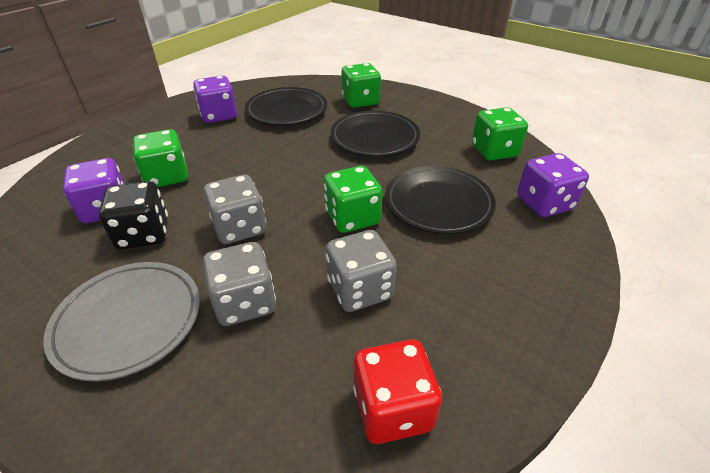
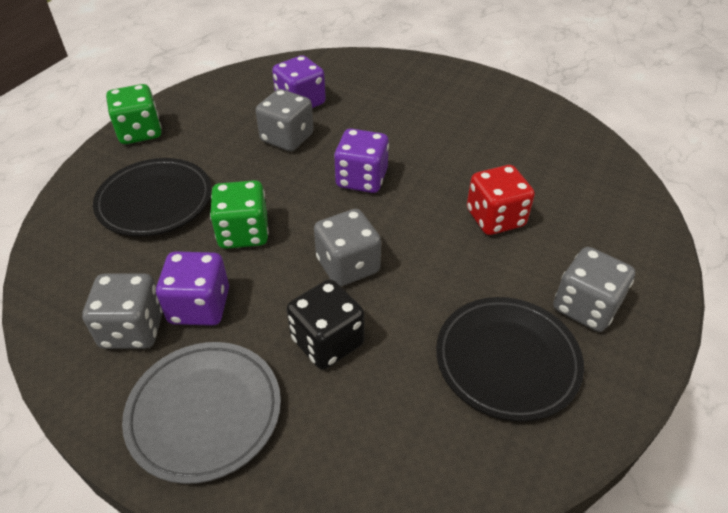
black plate: 3 -> 2
green dice: 4 -> 2
grey dice: 3 -> 4

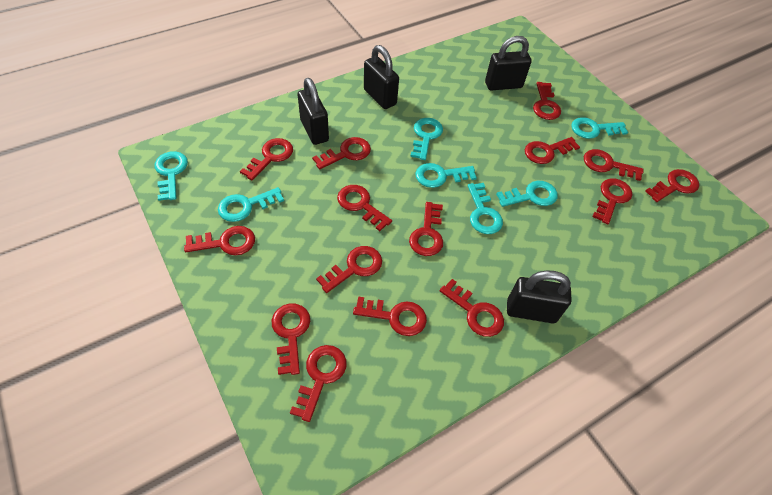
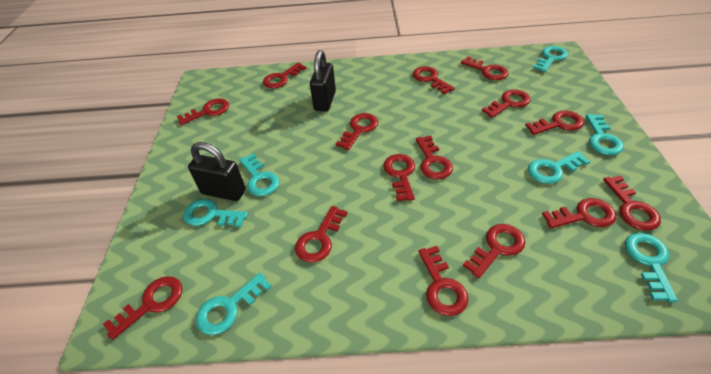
black padlock: 4 -> 2

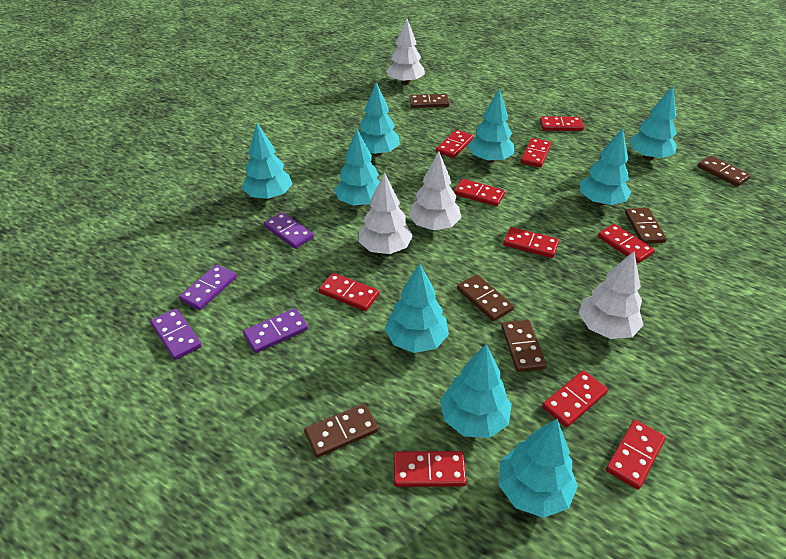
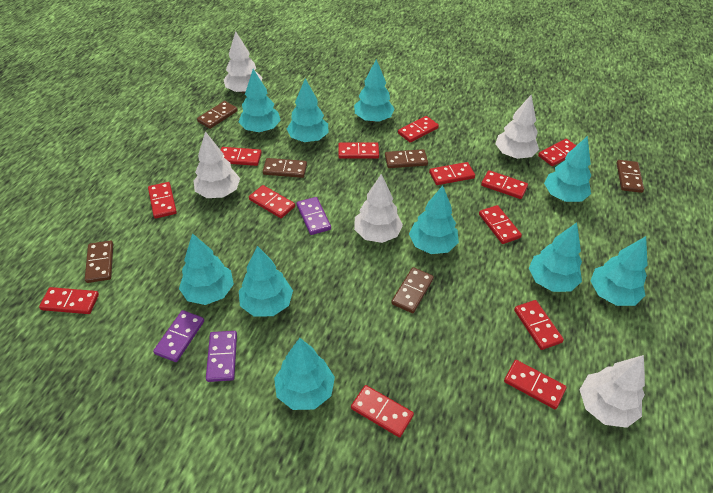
purple domino: 4 -> 3
red domino: 10 -> 13
turquoise tree: 9 -> 10
white tree: 4 -> 5

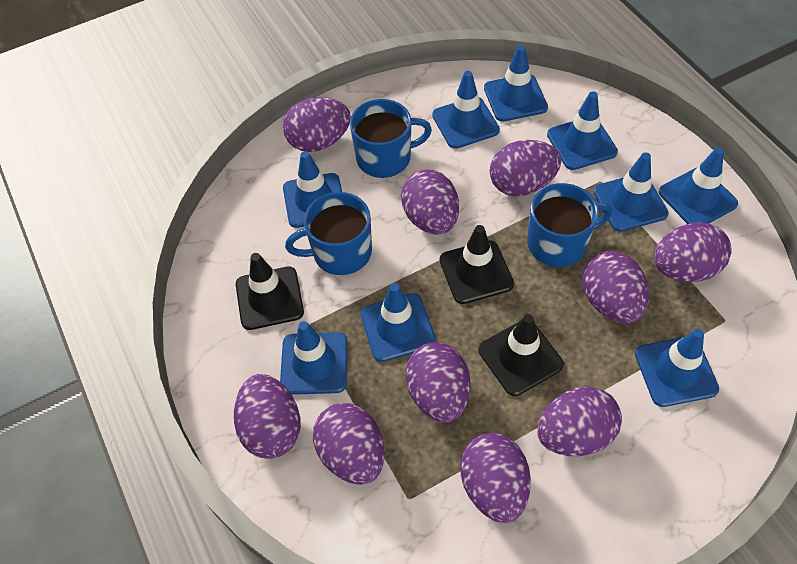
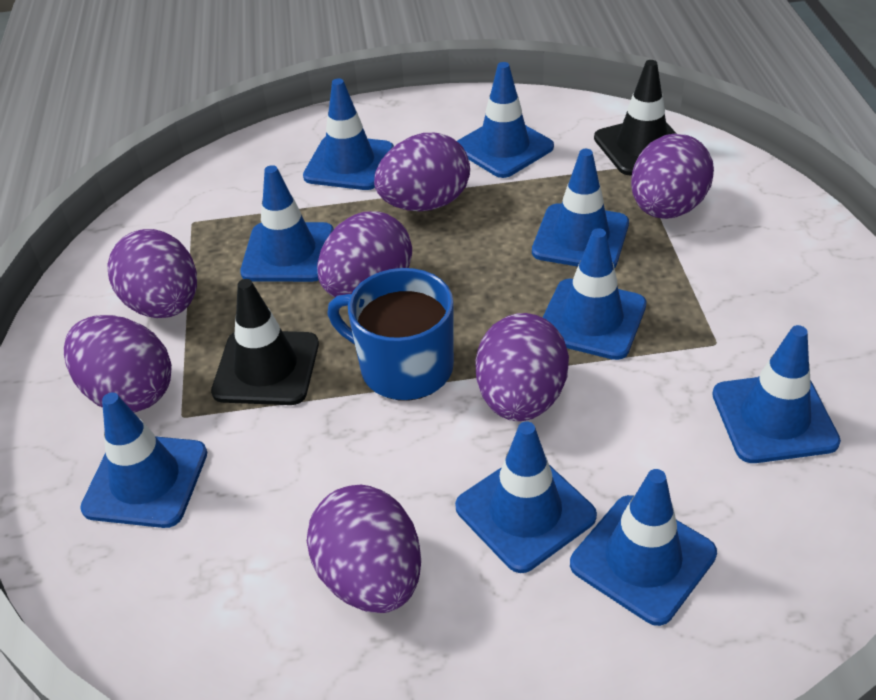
black traffic cone: 3 -> 2
blue mug: 3 -> 1
purple egg: 10 -> 7

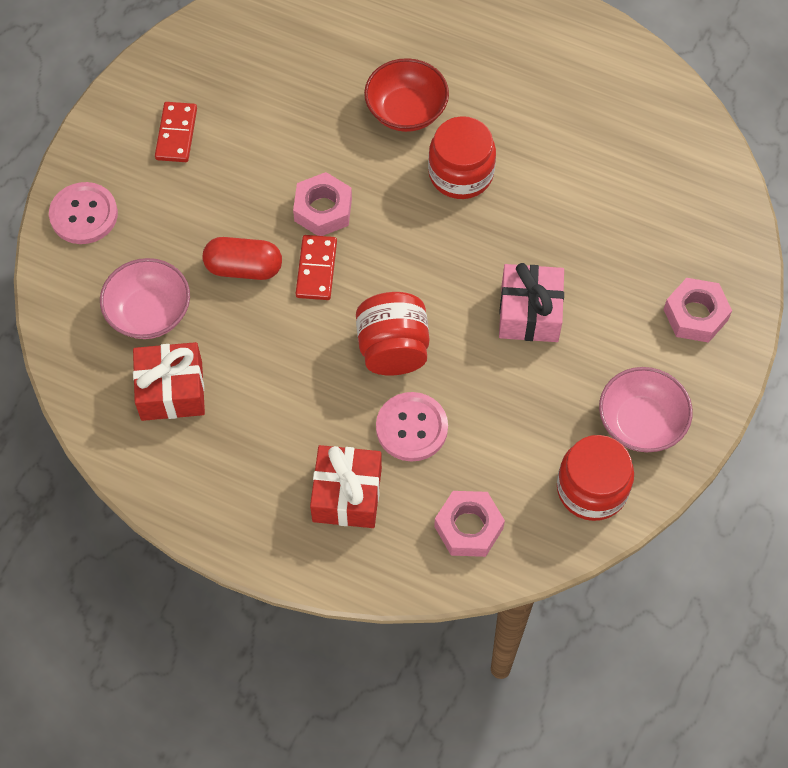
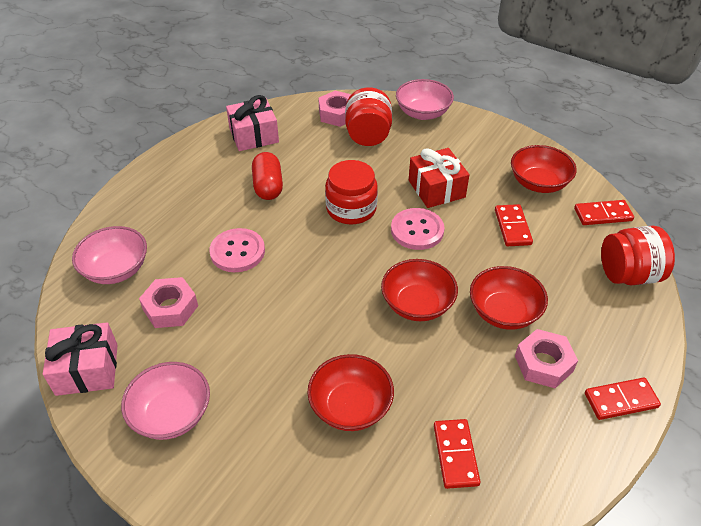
pink bowl: 2 -> 3
pink gift: 1 -> 2
red bowl: 1 -> 4
red domino: 2 -> 4
red gift: 2 -> 1

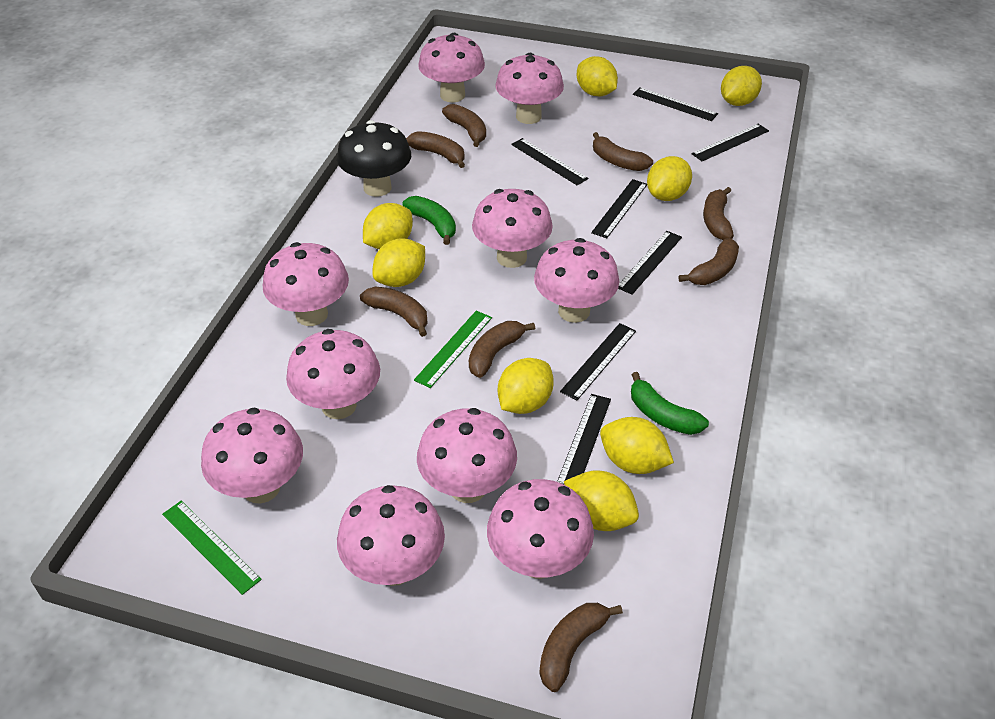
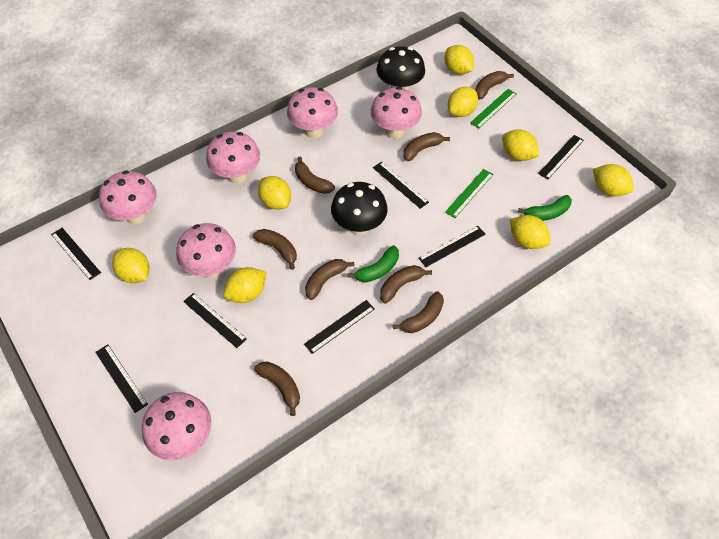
black mushroom: 1 -> 2
pink mushroom: 10 -> 6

===

* [AIM OF THE TASK]: Omit every picture, then write out the entries above exactly.

* [RESULT OF THE TASK]:
black plate: 3 -> 2
green dice: 4 -> 2
grey dice: 3 -> 4

black padlock: 4 -> 2

purple domino: 4 -> 3
red domino: 10 -> 13
turquoise tree: 9 -> 10
white tree: 4 -> 5

black traffic cone: 3 -> 2
blue mug: 3 -> 1
purple egg: 10 -> 7

pink bowl: 2 -> 3
pink gift: 1 -> 2
red bowl: 1 -> 4
red domino: 2 -> 4
red gift: 2 -> 1

black mushroom: 1 -> 2
pink mushroom: 10 -> 6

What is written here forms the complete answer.